* [EXERCISE DIRECTIONS] When the string "brown" occurs in a line of the records, show that line.

┌──

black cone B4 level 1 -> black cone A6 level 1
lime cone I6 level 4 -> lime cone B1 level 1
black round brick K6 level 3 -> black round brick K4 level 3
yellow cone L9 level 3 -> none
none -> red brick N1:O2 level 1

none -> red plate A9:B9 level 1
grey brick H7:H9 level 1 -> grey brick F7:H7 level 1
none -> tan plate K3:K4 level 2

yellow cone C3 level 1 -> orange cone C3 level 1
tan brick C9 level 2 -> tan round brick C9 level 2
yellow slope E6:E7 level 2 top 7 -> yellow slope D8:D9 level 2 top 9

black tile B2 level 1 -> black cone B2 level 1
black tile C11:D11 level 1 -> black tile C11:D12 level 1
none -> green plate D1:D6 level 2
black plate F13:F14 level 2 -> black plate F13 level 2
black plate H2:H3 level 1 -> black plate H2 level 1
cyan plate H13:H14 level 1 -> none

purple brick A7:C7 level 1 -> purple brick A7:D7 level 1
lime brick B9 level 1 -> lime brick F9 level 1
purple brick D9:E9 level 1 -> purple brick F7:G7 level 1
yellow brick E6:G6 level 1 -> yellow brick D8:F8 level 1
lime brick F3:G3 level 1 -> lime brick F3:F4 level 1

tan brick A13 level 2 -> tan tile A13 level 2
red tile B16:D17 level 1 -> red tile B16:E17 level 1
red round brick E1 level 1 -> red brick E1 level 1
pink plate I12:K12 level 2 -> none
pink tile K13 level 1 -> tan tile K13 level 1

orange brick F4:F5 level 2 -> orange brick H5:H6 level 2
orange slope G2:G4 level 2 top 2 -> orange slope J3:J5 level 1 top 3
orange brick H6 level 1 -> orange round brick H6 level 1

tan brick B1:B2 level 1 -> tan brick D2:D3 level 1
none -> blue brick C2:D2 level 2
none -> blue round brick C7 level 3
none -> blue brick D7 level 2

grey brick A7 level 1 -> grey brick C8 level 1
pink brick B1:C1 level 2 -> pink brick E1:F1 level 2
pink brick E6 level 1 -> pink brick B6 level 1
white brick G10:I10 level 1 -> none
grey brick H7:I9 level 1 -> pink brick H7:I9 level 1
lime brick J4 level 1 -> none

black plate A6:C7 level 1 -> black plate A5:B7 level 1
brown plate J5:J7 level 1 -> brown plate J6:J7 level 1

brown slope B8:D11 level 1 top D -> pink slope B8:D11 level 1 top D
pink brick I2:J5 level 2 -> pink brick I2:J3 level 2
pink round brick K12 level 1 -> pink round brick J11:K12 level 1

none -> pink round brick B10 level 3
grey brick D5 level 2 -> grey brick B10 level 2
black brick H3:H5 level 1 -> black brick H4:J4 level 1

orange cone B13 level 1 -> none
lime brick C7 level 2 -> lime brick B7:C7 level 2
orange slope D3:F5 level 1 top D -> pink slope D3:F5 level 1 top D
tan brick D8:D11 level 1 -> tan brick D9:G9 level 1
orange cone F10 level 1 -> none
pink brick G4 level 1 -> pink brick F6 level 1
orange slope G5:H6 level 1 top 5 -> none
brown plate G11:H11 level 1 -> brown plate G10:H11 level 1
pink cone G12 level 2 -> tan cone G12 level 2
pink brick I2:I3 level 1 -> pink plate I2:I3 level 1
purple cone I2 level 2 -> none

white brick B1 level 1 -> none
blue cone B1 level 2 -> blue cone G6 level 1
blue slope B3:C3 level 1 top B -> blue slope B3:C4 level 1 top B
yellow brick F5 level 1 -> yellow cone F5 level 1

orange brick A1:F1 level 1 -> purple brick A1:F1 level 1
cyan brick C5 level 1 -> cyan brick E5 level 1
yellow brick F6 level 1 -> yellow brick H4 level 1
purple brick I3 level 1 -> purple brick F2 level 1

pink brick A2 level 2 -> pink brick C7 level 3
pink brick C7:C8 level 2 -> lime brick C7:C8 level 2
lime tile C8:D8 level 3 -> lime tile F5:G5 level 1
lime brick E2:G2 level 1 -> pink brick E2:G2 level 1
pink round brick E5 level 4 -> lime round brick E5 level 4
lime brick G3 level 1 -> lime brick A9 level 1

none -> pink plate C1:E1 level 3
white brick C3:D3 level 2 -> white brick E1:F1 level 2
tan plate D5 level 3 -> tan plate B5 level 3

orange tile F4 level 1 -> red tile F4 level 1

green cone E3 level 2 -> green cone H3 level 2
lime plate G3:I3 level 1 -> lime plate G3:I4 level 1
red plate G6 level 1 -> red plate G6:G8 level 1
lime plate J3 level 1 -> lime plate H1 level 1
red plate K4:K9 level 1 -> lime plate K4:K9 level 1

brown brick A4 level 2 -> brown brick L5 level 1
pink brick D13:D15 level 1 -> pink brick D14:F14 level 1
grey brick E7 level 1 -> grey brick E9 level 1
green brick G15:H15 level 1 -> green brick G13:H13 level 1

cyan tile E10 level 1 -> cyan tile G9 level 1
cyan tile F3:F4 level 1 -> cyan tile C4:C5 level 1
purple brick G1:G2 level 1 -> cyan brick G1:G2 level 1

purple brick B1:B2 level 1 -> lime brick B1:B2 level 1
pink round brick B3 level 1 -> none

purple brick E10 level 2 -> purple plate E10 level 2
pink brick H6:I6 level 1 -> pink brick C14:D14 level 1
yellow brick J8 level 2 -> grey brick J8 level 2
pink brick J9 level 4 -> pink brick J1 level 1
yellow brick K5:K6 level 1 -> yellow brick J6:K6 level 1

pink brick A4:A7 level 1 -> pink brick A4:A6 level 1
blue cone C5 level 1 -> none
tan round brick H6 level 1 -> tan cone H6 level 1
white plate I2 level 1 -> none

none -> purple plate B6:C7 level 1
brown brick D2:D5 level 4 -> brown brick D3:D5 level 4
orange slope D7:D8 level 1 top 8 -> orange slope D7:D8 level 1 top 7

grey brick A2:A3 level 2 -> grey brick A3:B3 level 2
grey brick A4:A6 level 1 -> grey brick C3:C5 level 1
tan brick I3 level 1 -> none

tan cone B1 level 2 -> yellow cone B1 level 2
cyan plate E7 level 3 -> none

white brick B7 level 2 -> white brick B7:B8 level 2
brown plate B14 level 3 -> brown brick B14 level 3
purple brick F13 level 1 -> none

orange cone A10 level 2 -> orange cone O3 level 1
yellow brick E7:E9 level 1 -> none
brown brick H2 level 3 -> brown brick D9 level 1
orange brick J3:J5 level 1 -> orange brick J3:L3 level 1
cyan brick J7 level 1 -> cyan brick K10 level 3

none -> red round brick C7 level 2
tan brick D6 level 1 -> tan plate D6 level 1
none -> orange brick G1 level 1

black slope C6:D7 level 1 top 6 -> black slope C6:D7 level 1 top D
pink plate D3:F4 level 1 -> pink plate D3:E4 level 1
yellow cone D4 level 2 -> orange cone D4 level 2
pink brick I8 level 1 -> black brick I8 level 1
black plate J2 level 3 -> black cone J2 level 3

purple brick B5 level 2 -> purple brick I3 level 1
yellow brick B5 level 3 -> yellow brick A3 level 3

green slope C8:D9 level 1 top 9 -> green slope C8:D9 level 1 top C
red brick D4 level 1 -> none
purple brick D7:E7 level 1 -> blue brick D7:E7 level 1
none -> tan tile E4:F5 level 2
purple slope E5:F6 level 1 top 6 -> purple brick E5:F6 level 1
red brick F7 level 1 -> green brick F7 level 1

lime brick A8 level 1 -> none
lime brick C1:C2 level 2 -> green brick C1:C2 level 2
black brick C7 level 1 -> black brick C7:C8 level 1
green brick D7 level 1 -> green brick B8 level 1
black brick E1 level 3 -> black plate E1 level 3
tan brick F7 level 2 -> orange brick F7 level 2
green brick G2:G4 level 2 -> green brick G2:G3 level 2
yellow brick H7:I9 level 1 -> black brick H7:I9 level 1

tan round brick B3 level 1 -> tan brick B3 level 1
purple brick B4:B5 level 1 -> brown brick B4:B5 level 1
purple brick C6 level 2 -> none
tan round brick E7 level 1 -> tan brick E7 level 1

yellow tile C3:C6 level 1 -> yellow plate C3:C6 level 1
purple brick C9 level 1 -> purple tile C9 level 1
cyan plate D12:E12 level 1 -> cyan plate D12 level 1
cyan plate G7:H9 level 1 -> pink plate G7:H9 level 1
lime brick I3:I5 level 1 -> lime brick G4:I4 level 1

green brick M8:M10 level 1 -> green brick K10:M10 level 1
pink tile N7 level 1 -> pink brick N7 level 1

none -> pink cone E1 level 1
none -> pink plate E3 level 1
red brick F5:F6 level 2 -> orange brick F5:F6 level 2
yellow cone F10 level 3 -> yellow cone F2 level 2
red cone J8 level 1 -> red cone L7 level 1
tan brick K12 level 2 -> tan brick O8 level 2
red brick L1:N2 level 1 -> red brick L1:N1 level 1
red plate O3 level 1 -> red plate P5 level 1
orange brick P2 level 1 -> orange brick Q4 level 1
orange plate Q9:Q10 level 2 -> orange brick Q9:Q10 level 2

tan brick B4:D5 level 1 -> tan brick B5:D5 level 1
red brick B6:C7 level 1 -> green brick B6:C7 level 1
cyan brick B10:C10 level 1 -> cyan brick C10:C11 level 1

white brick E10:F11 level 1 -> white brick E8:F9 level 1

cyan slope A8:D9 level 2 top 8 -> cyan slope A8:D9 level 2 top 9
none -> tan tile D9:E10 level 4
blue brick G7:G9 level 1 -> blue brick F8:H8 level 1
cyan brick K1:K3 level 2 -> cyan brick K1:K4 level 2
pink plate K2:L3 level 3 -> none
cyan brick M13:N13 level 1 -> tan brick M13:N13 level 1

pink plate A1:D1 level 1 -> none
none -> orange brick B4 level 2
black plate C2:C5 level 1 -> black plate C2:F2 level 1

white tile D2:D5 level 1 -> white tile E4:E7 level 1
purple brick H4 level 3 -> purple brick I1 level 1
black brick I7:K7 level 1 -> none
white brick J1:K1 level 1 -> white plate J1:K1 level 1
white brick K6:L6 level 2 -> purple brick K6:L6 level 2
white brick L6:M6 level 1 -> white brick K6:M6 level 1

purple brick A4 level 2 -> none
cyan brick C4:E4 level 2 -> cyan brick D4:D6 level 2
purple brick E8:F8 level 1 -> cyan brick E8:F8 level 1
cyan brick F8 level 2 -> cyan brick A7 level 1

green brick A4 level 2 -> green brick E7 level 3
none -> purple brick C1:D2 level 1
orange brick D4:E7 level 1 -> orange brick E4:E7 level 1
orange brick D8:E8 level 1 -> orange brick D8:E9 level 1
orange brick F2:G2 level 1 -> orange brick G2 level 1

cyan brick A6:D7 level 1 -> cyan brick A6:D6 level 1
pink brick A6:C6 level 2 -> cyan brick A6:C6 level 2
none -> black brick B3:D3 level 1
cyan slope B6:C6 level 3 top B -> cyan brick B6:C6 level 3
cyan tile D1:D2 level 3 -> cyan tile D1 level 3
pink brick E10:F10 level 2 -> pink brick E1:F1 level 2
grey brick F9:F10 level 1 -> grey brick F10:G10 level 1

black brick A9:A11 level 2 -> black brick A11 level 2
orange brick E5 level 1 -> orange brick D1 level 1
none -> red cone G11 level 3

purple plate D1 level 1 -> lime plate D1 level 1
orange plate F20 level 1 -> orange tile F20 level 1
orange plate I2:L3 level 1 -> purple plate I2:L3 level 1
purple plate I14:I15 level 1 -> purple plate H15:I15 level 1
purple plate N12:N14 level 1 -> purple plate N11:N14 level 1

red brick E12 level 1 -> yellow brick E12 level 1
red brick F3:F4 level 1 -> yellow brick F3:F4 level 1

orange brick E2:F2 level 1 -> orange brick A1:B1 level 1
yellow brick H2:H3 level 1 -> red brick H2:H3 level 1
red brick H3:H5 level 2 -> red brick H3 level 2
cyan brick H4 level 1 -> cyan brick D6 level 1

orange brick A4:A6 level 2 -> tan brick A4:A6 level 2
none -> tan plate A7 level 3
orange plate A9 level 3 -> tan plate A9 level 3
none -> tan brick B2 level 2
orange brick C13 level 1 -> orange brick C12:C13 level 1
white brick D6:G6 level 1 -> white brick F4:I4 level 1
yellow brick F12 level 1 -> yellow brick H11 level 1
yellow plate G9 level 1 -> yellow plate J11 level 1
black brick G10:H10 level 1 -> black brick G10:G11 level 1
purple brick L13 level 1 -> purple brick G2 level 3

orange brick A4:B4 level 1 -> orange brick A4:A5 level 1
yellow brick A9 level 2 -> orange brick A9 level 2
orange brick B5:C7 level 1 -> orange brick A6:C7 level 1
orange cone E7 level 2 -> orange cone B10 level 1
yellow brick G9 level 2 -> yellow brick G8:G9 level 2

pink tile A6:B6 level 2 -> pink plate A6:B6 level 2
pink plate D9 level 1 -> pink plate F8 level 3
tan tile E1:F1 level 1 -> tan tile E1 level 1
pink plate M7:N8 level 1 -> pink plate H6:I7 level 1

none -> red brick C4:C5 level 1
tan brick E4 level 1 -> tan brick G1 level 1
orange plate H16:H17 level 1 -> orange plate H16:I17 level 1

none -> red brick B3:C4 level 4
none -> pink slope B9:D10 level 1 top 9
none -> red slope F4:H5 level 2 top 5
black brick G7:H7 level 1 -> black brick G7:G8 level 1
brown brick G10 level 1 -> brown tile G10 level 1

└──

* [YOUR RESPONSE]
brown plate J5:J7 level 1 -> brown plate J6:J7 level 1
brown slope B8:D11 level 1 top D -> pink slope B8:D11 level 1 top D
brown plate G11:H11 level 1 -> brown plate G10:H11 level 1
brown brick A4 level 2 -> brown brick L5 level 1
brown brick D2:D5 level 4 -> brown brick D3:D5 level 4
brown plate B14 level 3 -> brown brick B14 level 3
brown brick H2 level 3 -> brown brick D9 level 1
purple brick B4:B5 level 1 -> brown brick B4:B5 level 1
brown brick G10 level 1 -> brown tile G10 level 1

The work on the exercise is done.